──────── PROVIDED DATA ────────

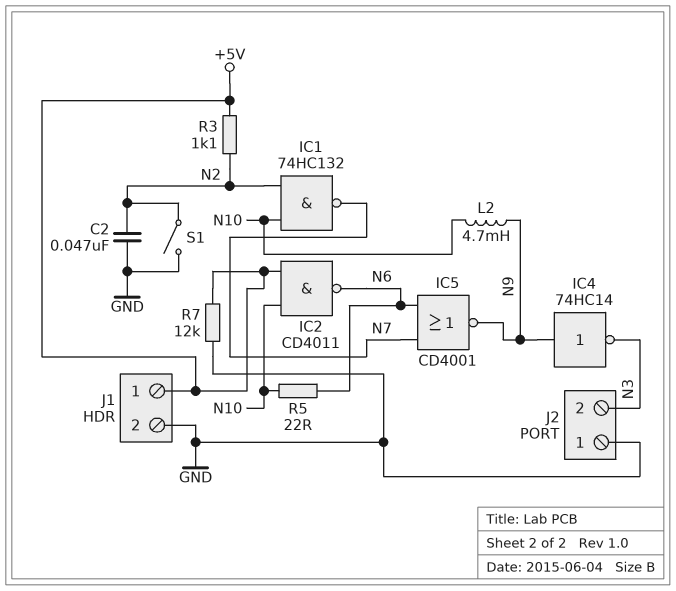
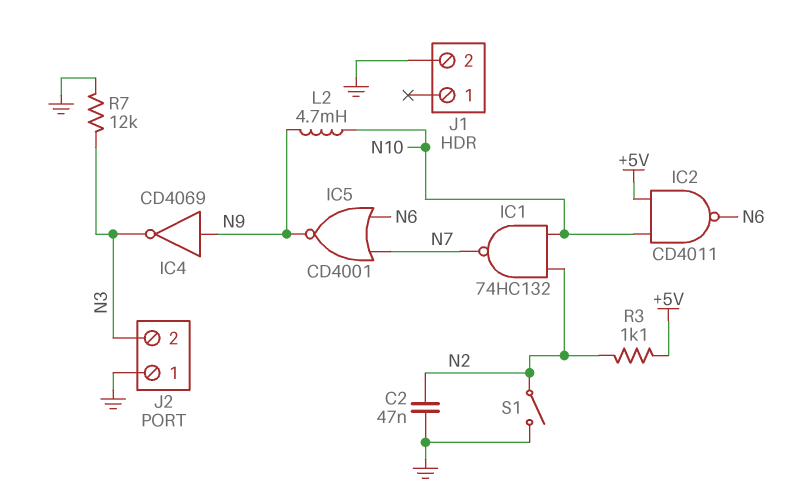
IC4: NOT 74HC14 (in N9, out N3) -> NOT CD4069 (in N9, out N3)
J1 pin 1: +5V -> none
R5: 22 (N6, N10) -> none
R7: 12k (+5V, GND) -> 12k (GND, N3)

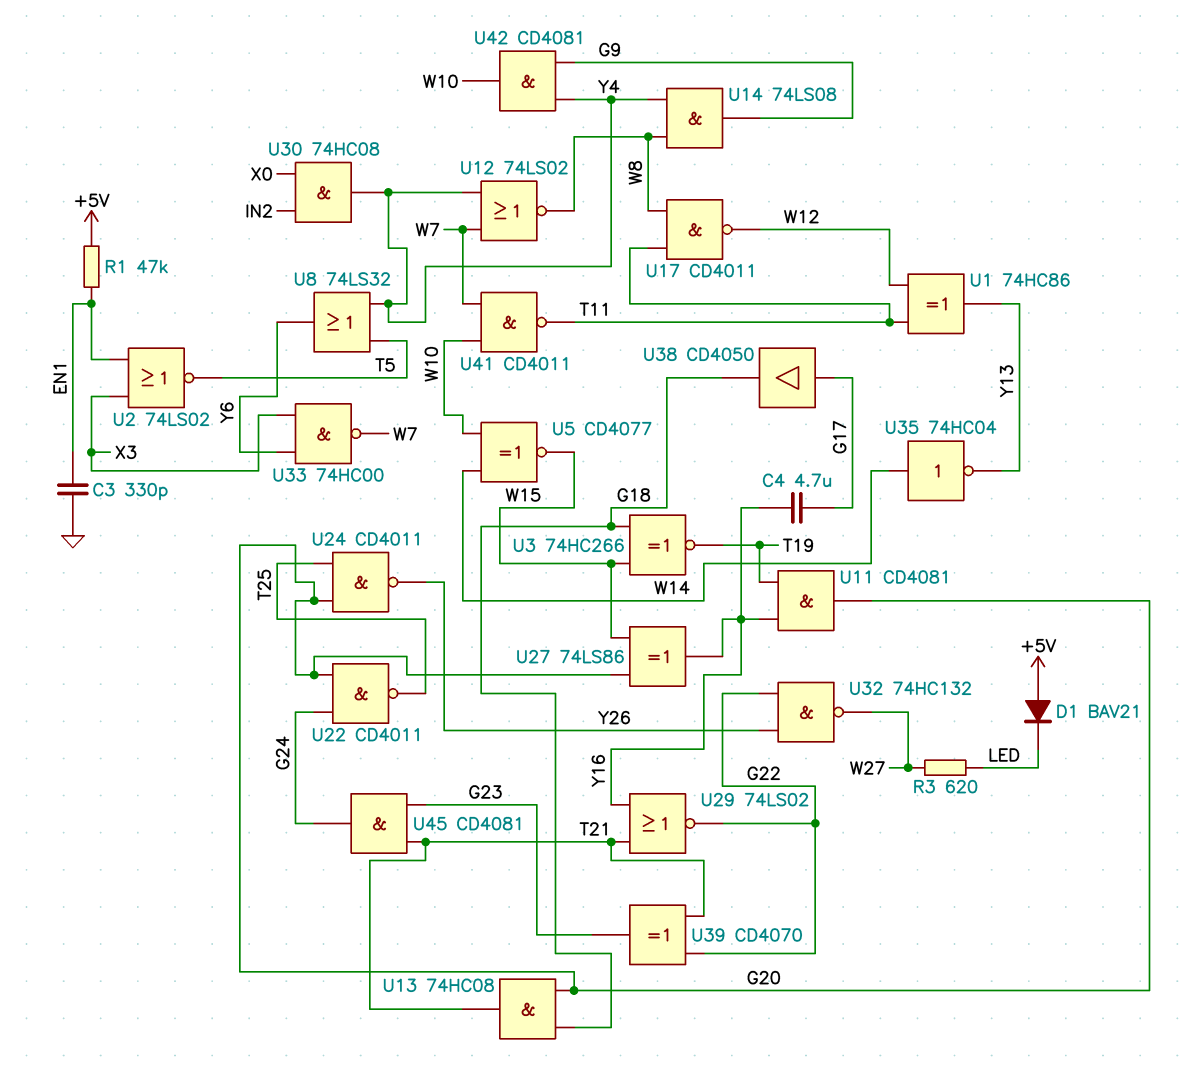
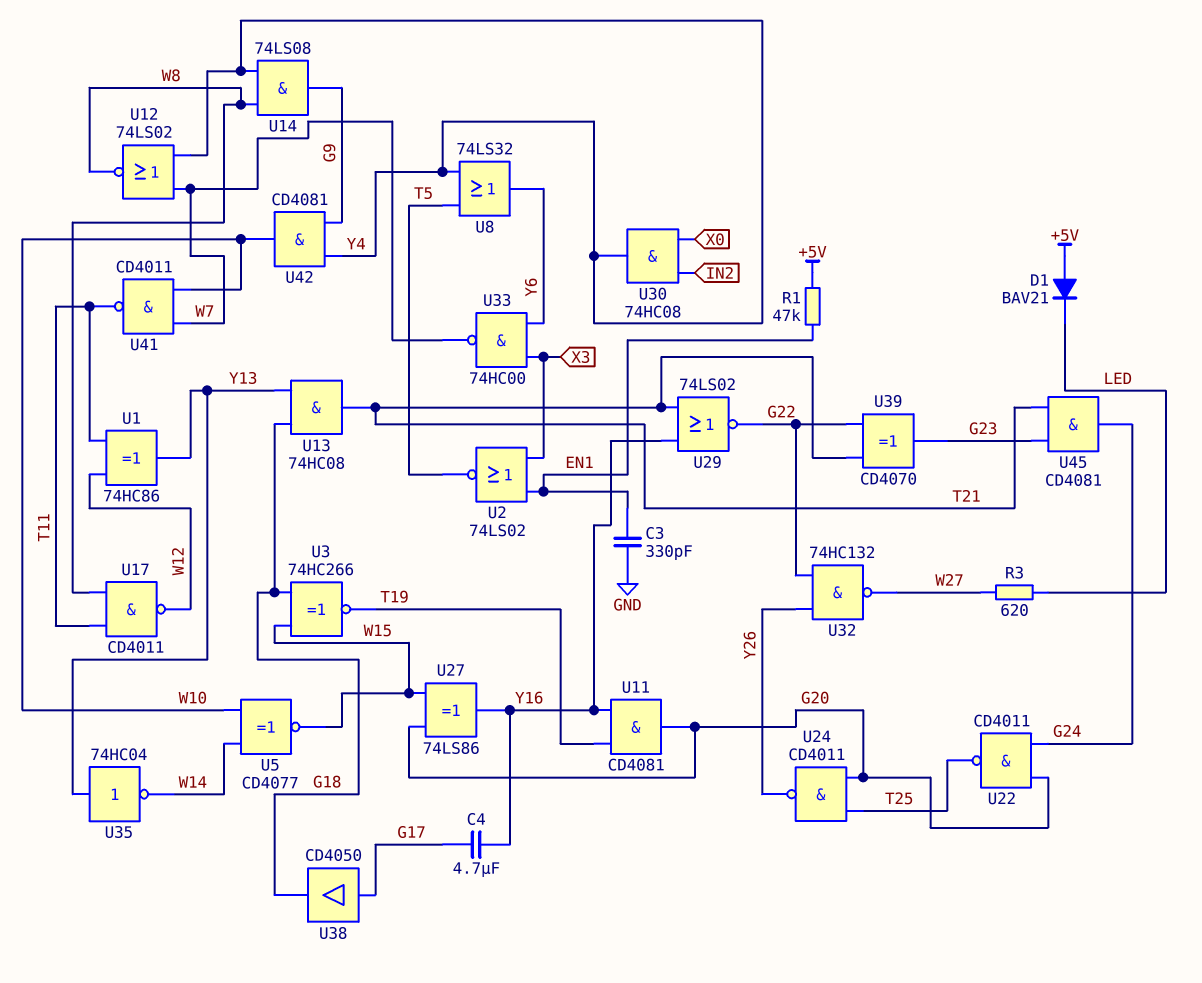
U13: AND 74HC08 (in G18, in G20, out T21) -> AND 74HC08 (in G18, in Y13, out T21)
U35: NOT 74HC04 (in W14, out Y13) -> NOT 74HC04 (in Y13, out W14)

────────

▶ _PROBLEM REQUIREMENTS_
Once the pictures are set aside, repeat the data above exactly.

▶ _TASK ANSWER_
IC4: NOT 74HC14 (in N9, out N3) -> NOT CD4069 (in N9, out N3)
J1 pin 1: +5V -> none
R5: 22 (N6, N10) -> none
R7: 12k (+5V, GND) -> 12k (GND, N3)

U13: AND 74HC08 (in G18, in G20, out T21) -> AND 74HC08 (in G18, in Y13, out T21)
U35: NOT 74HC04 (in W14, out Y13) -> NOT 74HC04 (in Y13, out W14)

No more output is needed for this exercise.